Multi-image counting data
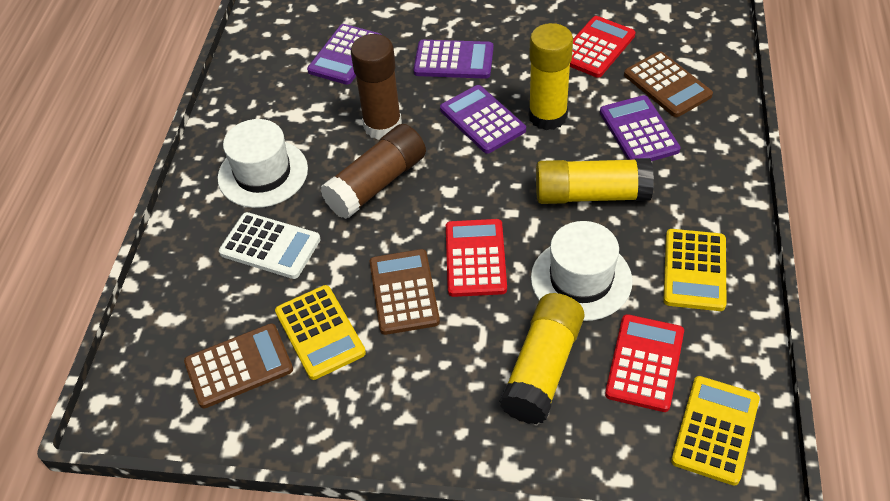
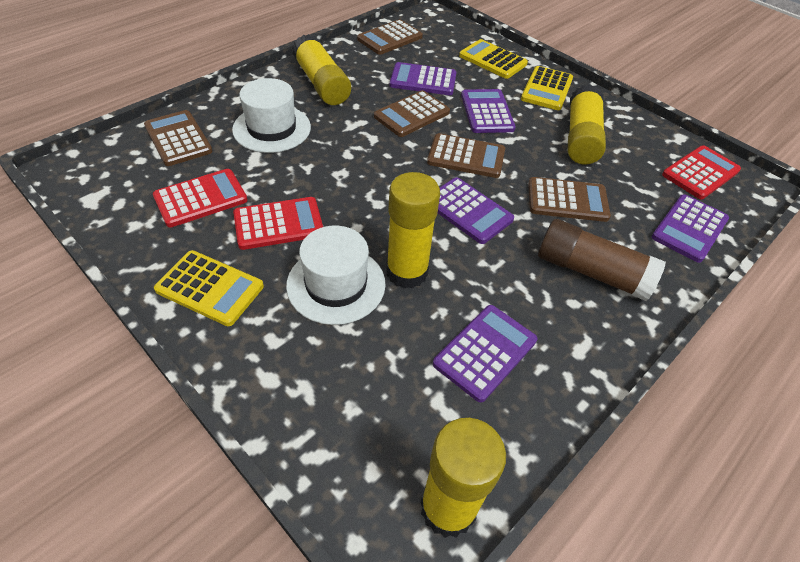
brown calculator: [184,323,293,409] [370,249,440,335] [624,51,713,117] = 3 -> [144,110,213,166] [357,19,423,55] [374,90,450,137] [427,133,505,178] [528,177,611,222] = 5
brown glue stick: [320,124,426,219] [351,34,402,140] = 2 -> [538,219,666,301] = 1
purple calculator: [307,24,381,85] [414,40,494,79] [440,85,526,154] [600,95,681,161] = 4 -> [390,62,456,95] [433,305,537,402] [438,177,514,244] [461,89,516,133] [652,194,729,263] = 5
white calculator: [219,212,321,279] = 1 -> none = 0
yellow glue stick: [499,293,584,424] [529,23,573,130] [536,158,654,204] = 3 -> [292,34,351,105] [386,172,440,289] [420,418,506,538] [568,84,606,164] = 4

_Aim of the task_
Reproduce every line in the records above that contains the word "stick".

_Response for this exercise_
brown glue stick: [320,124,426,219] [351,34,402,140] = 2 -> [538,219,666,301] = 1
yellow glue stick: [499,293,584,424] [529,23,573,130] [536,158,654,204] = 3 -> [292,34,351,105] [386,172,440,289] [420,418,506,538] [568,84,606,164] = 4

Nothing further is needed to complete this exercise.